> [To do] Return all of the data exactly, omitting any images.

====== Input records ======

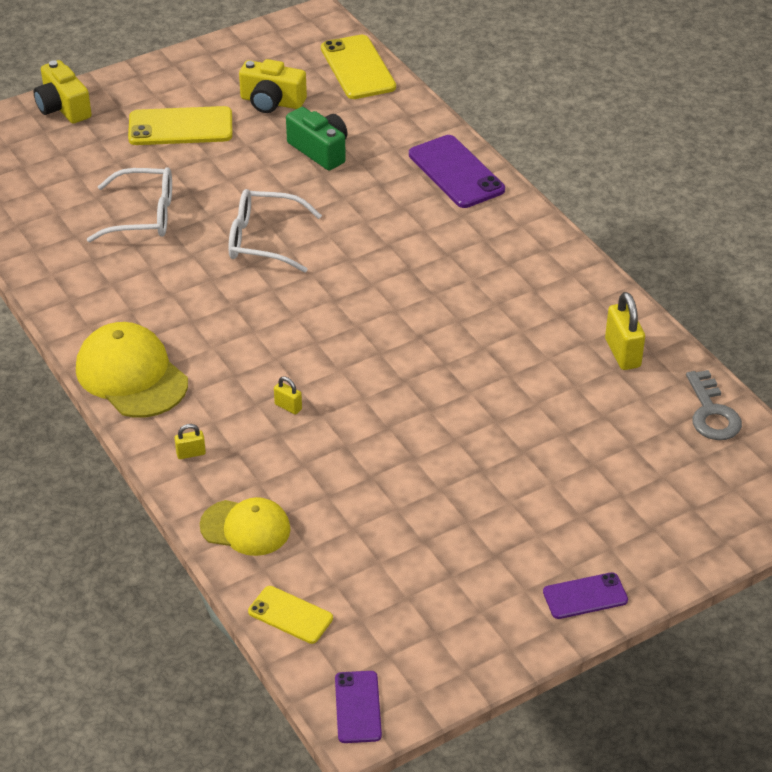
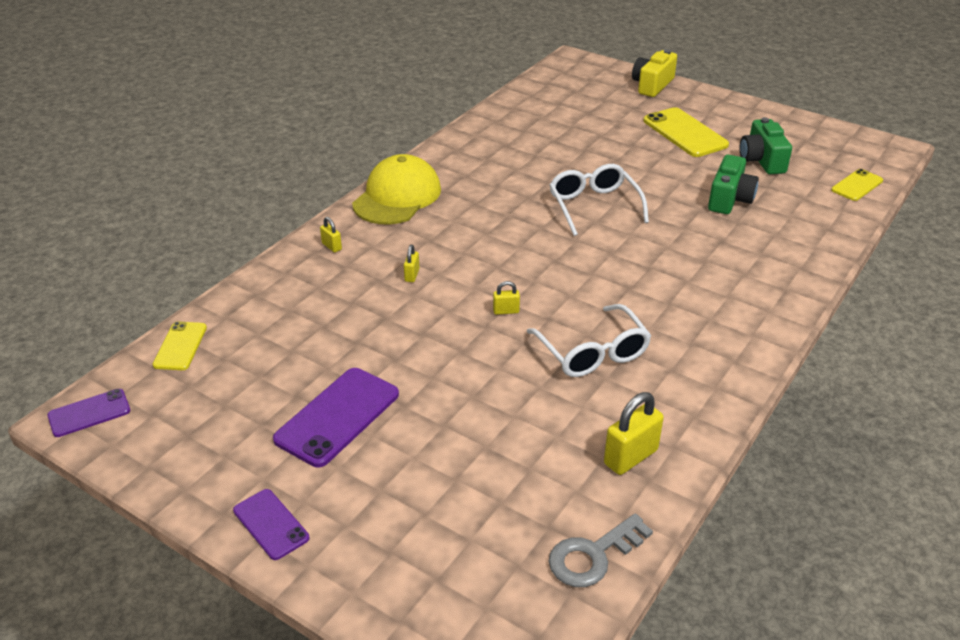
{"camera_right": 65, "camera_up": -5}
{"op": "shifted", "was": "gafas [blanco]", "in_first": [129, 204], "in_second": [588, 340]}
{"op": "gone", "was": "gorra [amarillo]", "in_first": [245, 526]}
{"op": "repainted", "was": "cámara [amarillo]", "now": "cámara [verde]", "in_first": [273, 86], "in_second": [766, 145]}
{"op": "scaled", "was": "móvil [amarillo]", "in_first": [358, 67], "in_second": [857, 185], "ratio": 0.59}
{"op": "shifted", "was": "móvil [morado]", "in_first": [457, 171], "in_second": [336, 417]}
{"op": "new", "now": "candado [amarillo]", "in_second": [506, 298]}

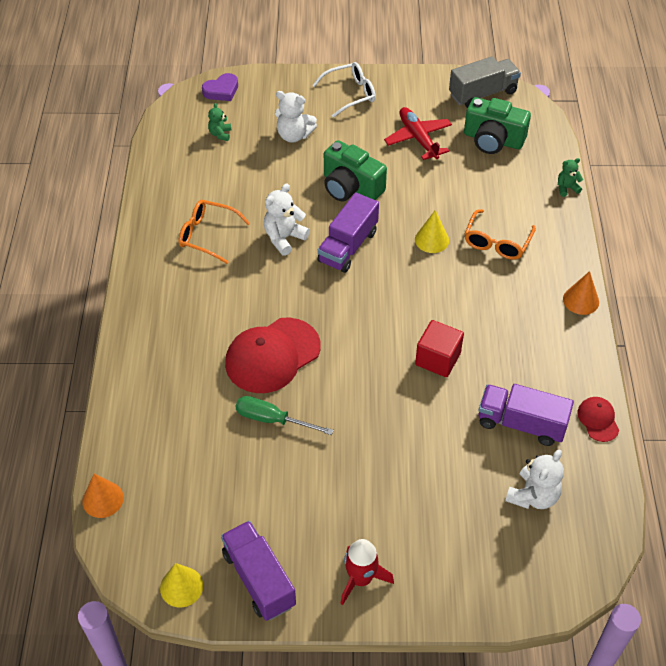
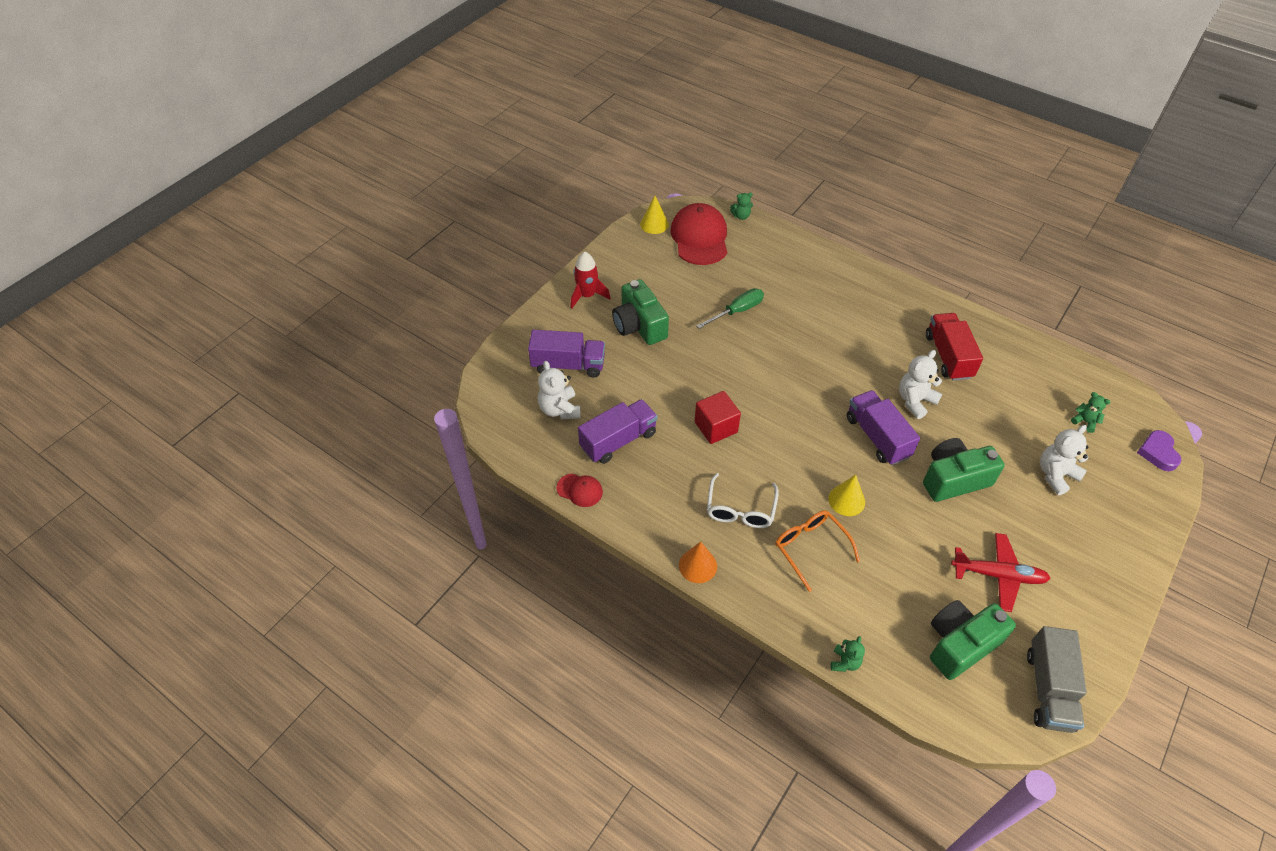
{"camera_right": 125, "camera_up": 0}
{"op": "swapped", "was": "cono [naranja]", "now": "osito [verde]", "in_first": [103, 496], "in_second": [741, 206]}
{"op": "swapped", "was": "gafas [naranja]", "now": "camión [rojo]", "in_first": [214, 232], "in_second": [954, 347]}
{"op": "shifted", "was": "camión [morado]", "in_first": [258, 571], "in_second": [566, 354]}
{"op": "shifted", "was": "gorra [rojo]", "in_first": [272, 355], "in_second": [698, 234]}
{"op": "rotated", "was": "osito [blanco]", "in_first": [287, 219], "in_second": [920, 384], "clockwise": -120}
{"op": "shifted", "was": "gafas [blanco]", "in_first": [344, 90], "in_second": [743, 500]}
{"op": "new", "now": "cámara [verde]", "in_second": [640, 312]}

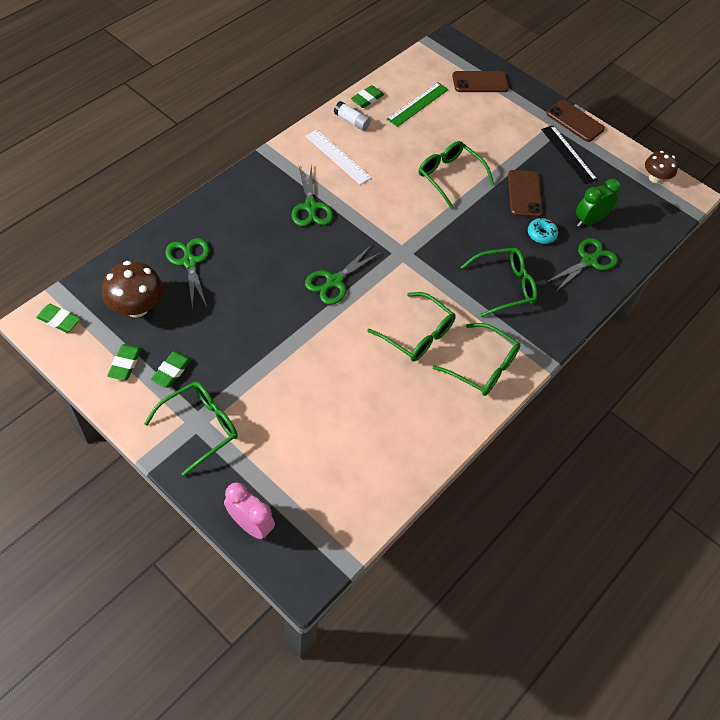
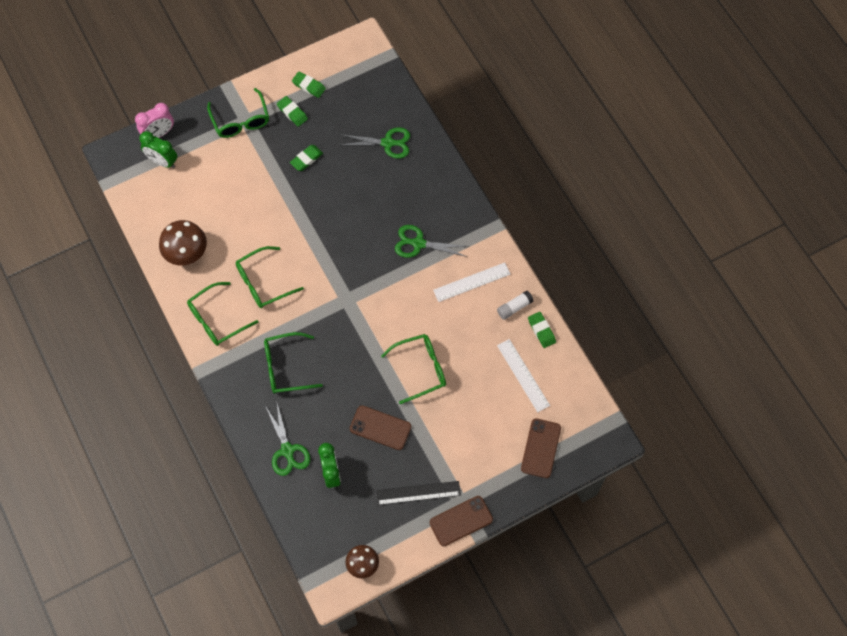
{"camera_right": 115, "camera_up": 10}
{"op": "shifted", "was": "goma de borrar [verde]", "in_first": [58, 318], "in_second": [306, 158]}
{"op": "shifted", "was": "seta [marrón]", "in_first": [132, 289], "in_second": [183, 242]}
{"op": "gone", "was": "tijeras [verde]", "in_first": [343, 275]}
{"op": "repainted", "was": "regla [verde]", "now": "regla [blanco]", "in_first": [418, 104], "in_second": [523, 375]}
{"op": "rotated", "was": "gafas [verde]", "in_first": [499, 282], "in_second": [293, 362], "clockwise": 75}
{"op": "gone", "was": "rosquilla [turquesa]", "in_first": [543, 231]}
{"op": "new", "now": "despertador [verde]", "in_second": [158, 149]}

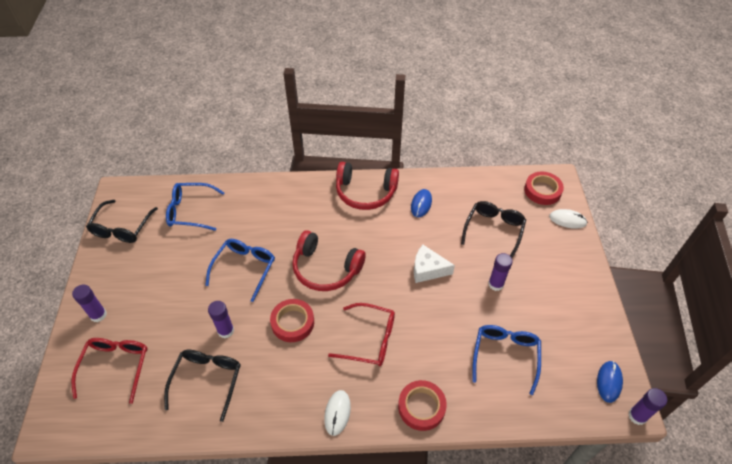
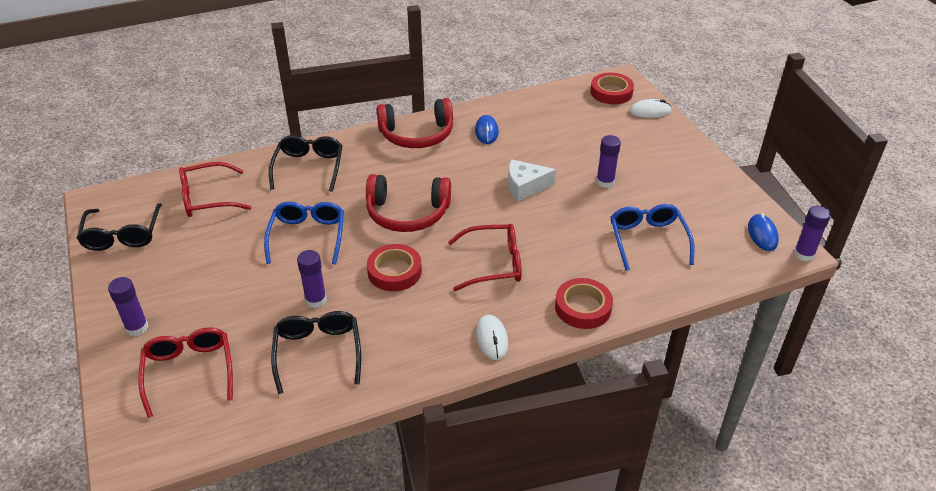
{"camera_right": -20, "camera_up": -10}
{"op": "repainted", "was": "gafas [azul]", "now": "gafas [rojo]", "in_first": [195, 207], "in_second": [215, 189]}
{"op": "shifted", "was": "gafas [negro]", "in_first": [493, 229], "in_second": [306, 163]}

======

> [Answer for this exercise]
{"camera_right": 65, "camera_up": -5}
{"op": "shifted", "was": "gafas [blanco]", "in_first": [129, 204], "in_second": [588, 340]}
{"op": "gone", "was": "gorra [amarillo]", "in_first": [245, 526]}
{"op": "repainted", "was": "cámara [amarillo]", "now": "cámara [verde]", "in_first": [273, 86], "in_second": [766, 145]}
{"op": "scaled", "was": "móvil [amarillo]", "in_first": [358, 67], "in_second": [857, 185], "ratio": 0.59}
{"op": "shifted", "was": "móvil [morado]", "in_first": [457, 171], "in_second": [336, 417]}
{"op": "new", "now": "candado [amarillo]", "in_second": [506, 298]}

{"camera_right": 125, "camera_up": 0}
{"op": "swapped", "was": "cono [naranja]", "now": "osito [verde]", "in_first": [103, 496], "in_second": [741, 206]}
{"op": "swapped", "was": "gafas [naranja]", "now": "camión [rojo]", "in_first": [214, 232], "in_second": [954, 347]}
{"op": "shifted", "was": "camión [morado]", "in_first": [258, 571], "in_second": [566, 354]}
{"op": "shifted", "was": "gorra [rojo]", "in_first": [272, 355], "in_second": [698, 234]}
{"op": "rotated", "was": "osito [blanco]", "in_first": [287, 219], "in_second": [920, 384], "clockwise": -120}
{"op": "shifted", "was": "gafas [blanco]", "in_first": [344, 90], "in_second": [743, 500]}
{"op": "new", "now": "cámara [verde]", "in_second": [640, 312]}

{"camera_right": 115, "camera_up": 10}
{"op": "shifted", "was": "goma de borrar [verde]", "in_first": [58, 318], "in_second": [306, 158]}
{"op": "shifted", "was": "seta [marrón]", "in_first": [132, 289], "in_second": [183, 242]}
{"op": "gone", "was": "tijeras [verde]", "in_first": [343, 275]}
{"op": "repainted", "was": "regla [verde]", "now": "regla [blanco]", "in_first": [418, 104], "in_second": [523, 375]}
{"op": "rotated", "was": "gafas [verde]", "in_first": [499, 282], "in_second": [293, 362], "clockwise": 75}
{"op": "gone", "was": "rosquilla [turquesa]", "in_first": [543, 231]}
{"op": "new", "now": "despertador [verde]", "in_second": [158, 149]}

{"camera_right": -20, "camera_up": -10}
{"op": "repainted", "was": "gafas [azul]", "now": "gafas [rojo]", "in_first": [195, 207], "in_second": [215, 189]}
{"op": "shifted", "was": "gafas [negro]", "in_first": [493, 229], "in_second": [306, 163]}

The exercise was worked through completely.